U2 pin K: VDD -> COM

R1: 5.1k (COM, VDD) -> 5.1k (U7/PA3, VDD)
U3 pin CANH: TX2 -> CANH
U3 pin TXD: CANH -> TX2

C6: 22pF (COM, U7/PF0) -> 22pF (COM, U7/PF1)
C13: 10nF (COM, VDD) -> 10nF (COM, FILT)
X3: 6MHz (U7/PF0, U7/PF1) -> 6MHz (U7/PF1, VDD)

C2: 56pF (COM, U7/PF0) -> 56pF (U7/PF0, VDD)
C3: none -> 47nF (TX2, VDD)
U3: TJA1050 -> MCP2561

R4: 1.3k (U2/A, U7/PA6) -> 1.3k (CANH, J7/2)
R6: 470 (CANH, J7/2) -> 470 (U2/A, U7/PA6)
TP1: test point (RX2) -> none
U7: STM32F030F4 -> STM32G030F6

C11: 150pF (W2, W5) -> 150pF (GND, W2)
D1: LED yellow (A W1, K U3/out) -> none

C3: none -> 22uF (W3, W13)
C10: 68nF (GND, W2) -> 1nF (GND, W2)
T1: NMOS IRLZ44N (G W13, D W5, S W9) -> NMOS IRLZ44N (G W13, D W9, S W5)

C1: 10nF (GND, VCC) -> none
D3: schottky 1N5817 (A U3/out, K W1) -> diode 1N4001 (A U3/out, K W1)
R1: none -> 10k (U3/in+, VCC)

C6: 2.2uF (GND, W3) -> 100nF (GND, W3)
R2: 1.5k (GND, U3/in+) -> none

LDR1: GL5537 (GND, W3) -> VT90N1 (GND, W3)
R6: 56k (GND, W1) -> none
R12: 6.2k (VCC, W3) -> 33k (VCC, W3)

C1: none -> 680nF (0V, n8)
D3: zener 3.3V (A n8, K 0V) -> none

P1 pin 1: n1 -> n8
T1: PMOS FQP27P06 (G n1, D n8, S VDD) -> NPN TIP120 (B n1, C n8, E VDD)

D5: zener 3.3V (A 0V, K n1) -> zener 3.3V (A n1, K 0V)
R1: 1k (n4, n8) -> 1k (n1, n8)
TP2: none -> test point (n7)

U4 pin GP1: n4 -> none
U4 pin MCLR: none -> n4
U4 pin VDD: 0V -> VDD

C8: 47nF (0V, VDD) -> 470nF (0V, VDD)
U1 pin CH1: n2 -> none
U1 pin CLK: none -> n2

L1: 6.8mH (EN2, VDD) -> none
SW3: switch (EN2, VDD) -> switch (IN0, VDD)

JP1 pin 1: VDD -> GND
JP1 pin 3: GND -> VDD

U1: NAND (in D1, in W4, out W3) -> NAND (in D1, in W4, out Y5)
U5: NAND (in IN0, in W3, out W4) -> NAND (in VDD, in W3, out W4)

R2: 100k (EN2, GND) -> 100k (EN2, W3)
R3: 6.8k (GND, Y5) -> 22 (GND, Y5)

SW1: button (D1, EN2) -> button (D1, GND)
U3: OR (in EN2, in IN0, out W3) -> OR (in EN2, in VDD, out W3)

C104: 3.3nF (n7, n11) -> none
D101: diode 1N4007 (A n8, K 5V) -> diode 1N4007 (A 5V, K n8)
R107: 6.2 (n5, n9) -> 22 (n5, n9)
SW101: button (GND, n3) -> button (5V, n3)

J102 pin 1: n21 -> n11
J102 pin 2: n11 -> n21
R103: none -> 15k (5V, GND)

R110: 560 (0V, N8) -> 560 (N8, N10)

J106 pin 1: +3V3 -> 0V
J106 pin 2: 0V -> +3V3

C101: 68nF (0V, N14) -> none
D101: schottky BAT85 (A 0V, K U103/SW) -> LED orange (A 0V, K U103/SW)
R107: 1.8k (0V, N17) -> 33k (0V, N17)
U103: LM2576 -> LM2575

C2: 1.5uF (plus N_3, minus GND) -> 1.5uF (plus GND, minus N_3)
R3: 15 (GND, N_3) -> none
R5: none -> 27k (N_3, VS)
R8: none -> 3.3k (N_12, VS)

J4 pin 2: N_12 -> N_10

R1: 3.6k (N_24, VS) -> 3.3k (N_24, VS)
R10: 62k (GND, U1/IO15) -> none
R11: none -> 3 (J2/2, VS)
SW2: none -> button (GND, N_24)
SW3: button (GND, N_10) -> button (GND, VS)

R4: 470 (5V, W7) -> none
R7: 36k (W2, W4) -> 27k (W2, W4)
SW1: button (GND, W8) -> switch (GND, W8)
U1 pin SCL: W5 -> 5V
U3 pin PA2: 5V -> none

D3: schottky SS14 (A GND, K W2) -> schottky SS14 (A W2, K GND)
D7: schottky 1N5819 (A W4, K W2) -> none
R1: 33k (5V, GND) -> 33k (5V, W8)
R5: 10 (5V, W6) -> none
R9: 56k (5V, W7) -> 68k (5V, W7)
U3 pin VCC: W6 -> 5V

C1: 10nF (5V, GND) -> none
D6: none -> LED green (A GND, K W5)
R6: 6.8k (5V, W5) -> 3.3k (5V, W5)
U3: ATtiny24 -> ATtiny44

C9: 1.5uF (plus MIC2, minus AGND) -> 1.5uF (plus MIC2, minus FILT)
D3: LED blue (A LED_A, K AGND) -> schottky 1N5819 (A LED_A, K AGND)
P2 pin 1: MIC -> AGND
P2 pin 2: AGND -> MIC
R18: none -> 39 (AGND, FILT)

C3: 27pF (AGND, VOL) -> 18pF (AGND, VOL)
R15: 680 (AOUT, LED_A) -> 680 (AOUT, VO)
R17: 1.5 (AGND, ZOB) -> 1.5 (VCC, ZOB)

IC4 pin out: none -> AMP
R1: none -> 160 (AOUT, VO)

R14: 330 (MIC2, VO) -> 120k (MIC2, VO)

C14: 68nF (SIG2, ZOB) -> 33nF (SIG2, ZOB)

• [Requirement]: Nothing should appear in the answer except the lines above from the line with "R8: none -> 3.3k (N_12, VS)" through the line with "U3 pin PA2: 5V -> none", both included, written out exactly.

• [Exercise solution]:
R8: none -> 3.3k (N_12, VS)

J4 pin 2: N_12 -> N_10

R1: 3.6k (N_24, VS) -> 3.3k (N_24, VS)
R10: 62k (GND, U1/IO15) -> none
R11: none -> 3 (J2/2, VS)
SW2: none -> button (GND, N_24)
SW3: button (GND, N_10) -> button (GND, VS)

R4: 470 (5V, W7) -> none
R7: 36k (W2, W4) -> 27k (W2, W4)
SW1: button (GND, W8) -> switch (GND, W8)
U1 pin SCL: W5 -> 5V
U3 pin PA2: 5V -> none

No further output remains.